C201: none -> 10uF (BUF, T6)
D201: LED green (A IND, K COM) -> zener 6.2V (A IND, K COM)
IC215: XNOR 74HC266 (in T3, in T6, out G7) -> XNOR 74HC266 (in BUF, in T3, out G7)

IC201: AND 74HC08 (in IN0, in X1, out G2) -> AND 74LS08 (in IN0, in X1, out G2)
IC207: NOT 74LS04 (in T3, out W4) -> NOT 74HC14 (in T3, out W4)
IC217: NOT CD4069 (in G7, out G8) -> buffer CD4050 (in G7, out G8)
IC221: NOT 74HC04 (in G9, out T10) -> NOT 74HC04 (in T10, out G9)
———
§ Description of the task: Give a verbatim copy of the material above.

§ Response area:
C201: none -> 10uF (BUF, T6)
D201: LED green (A IND, K COM) -> zener 6.2V (A IND, K COM)
IC215: XNOR 74HC266 (in T3, in T6, out G7) -> XNOR 74HC266 (in BUF, in T3, out G7)

IC201: AND 74HC08 (in IN0, in X1, out G2) -> AND 74LS08 (in IN0, in X1, out G2)
IC207: NOT 74LS04 (in T3, out W4) -> NOT 74HC14 (in T3, out W4)
IC217: NOT CD4069 (in G7, out G8) -> buffer CD4050 (in G7, out G8)
IC221: NOT 74HC04 (in G9, out T10) -> NOT 74HC04 (in T10, out G9)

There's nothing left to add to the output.